RECORDS FOR THE EXERCISE

______________________________

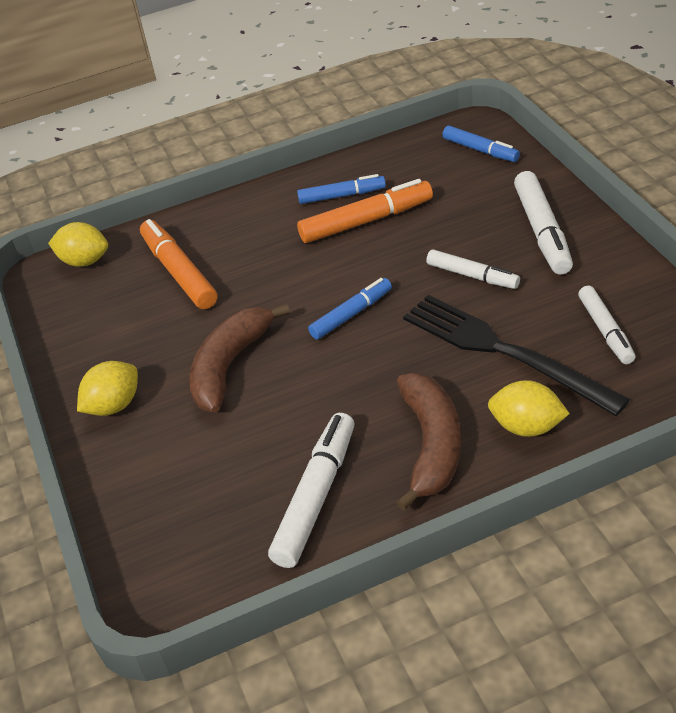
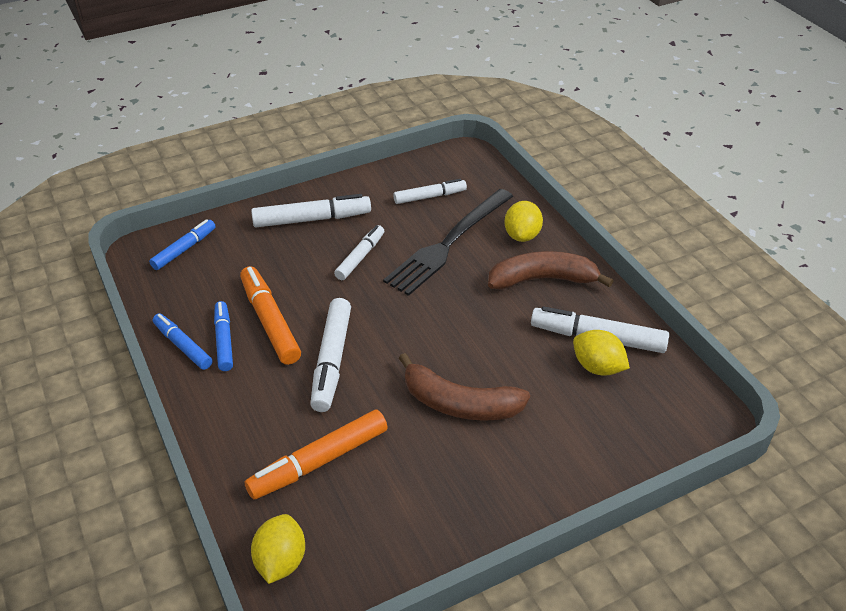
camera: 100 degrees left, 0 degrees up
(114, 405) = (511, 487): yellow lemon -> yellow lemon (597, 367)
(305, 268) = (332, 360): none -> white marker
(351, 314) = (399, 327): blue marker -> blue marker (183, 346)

______________________________

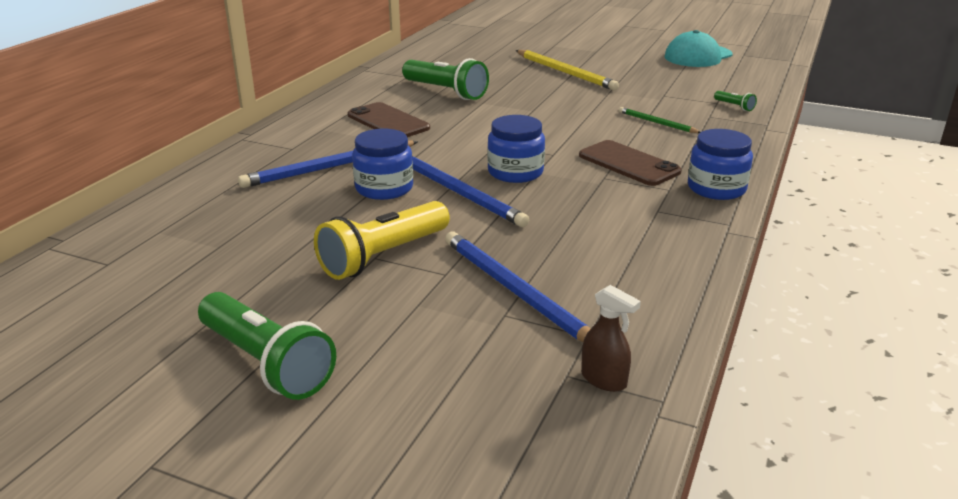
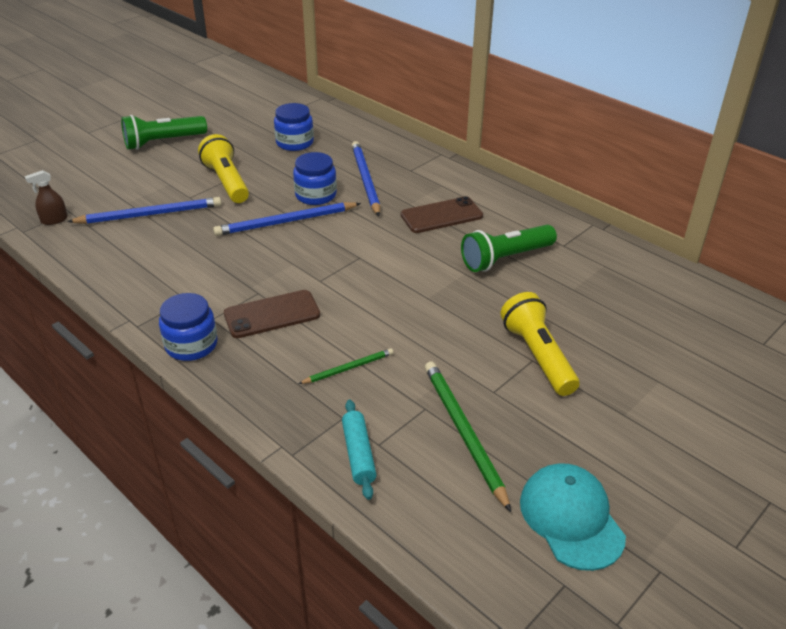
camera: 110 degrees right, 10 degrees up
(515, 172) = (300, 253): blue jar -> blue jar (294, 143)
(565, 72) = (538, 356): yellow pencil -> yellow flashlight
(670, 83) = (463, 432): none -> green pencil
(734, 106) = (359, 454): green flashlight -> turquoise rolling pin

______________________________

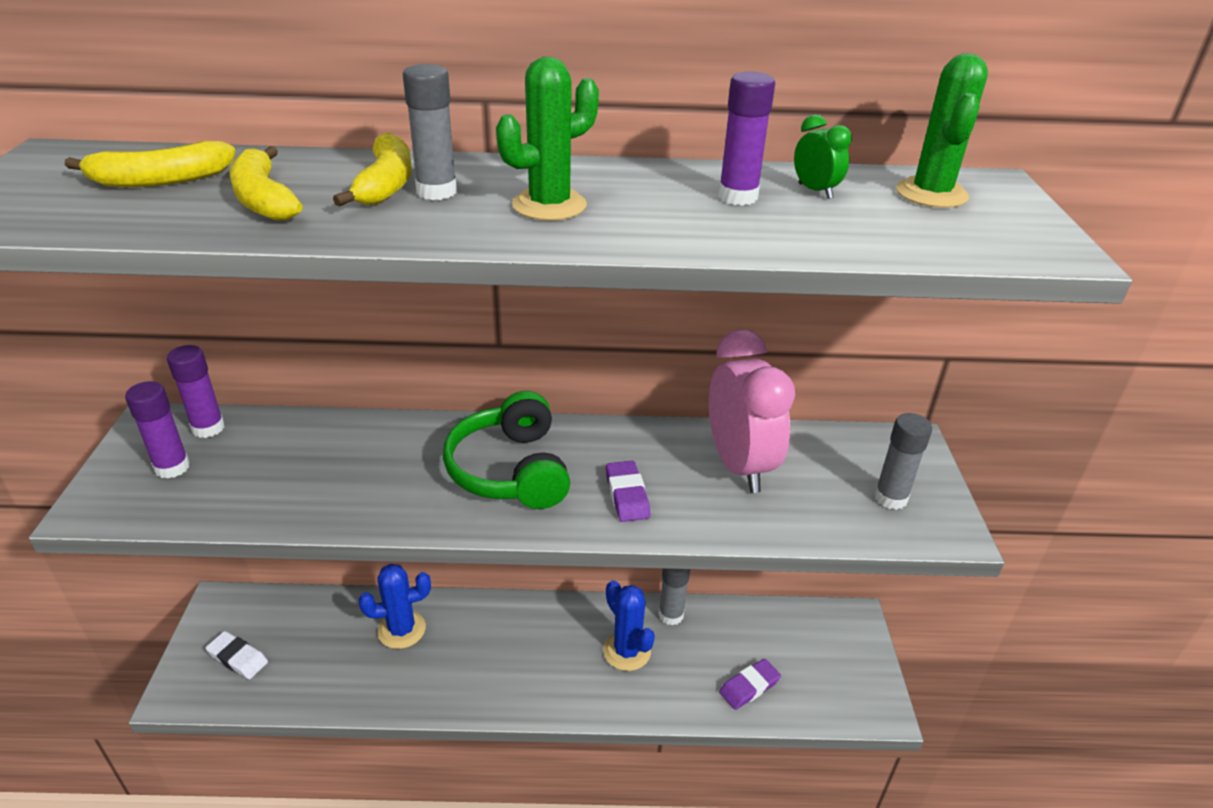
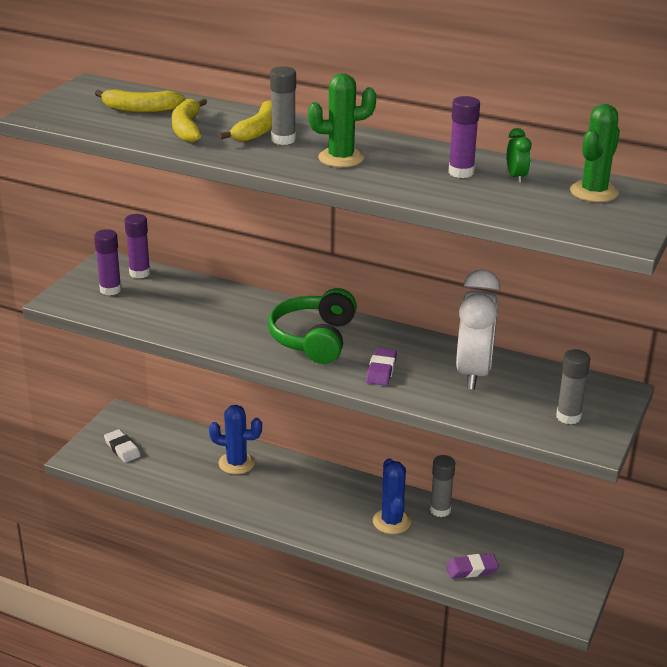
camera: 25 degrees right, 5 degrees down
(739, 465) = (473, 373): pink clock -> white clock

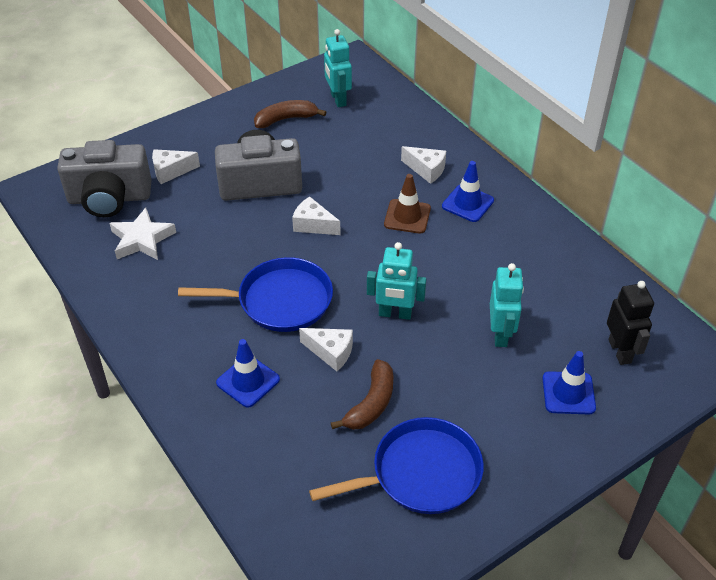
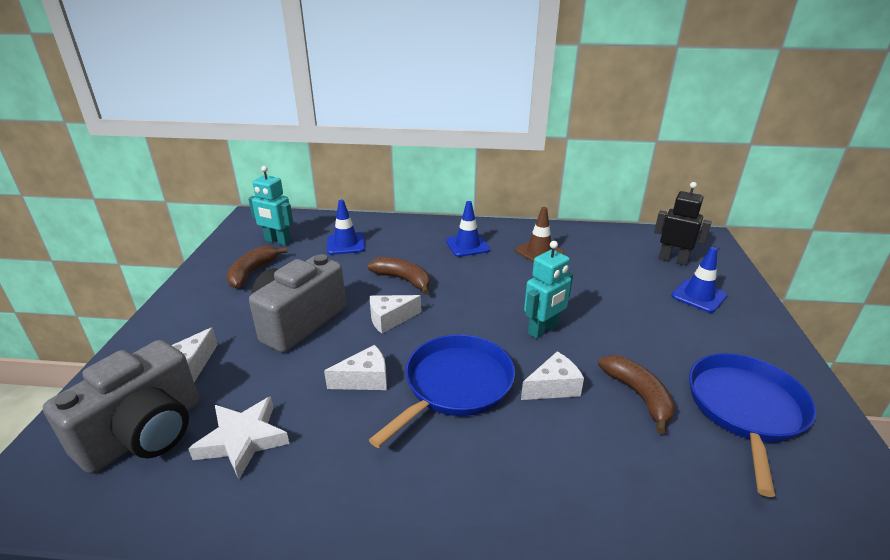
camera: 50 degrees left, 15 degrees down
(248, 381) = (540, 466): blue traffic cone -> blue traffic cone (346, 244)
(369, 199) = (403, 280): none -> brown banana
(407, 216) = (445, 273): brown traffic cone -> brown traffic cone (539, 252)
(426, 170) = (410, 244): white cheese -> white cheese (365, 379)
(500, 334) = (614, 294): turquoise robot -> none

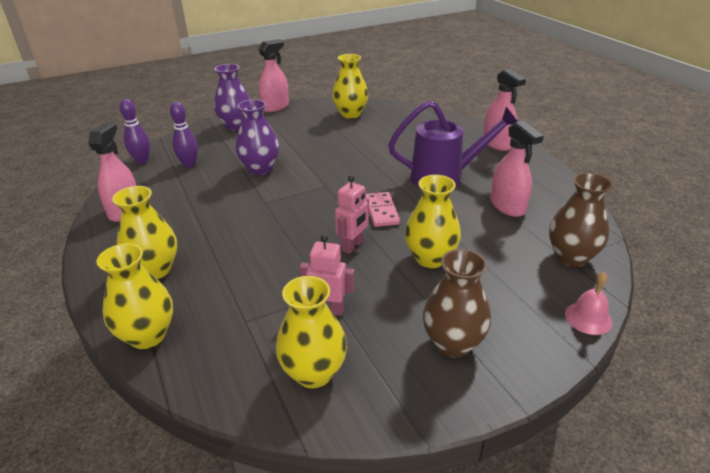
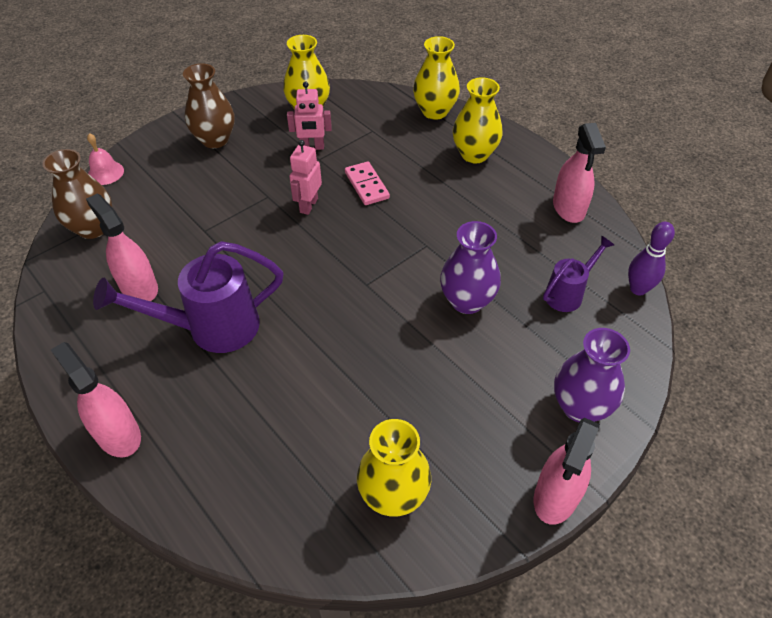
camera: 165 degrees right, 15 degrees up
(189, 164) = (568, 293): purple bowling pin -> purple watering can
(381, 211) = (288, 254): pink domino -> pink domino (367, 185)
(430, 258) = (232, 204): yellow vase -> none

______________________________

YOUR ASSIGNMENT
Look through the records above for the string "traffic", then copy every line that has it.

SOLUTION FOR THIS TASK
(248, 381) = (540, 466): blue traffic cone -> blue traffic cone (346, 244)
(407, 216) = (445, 273): brown traffic cone -> brown traffic cone (539, 252)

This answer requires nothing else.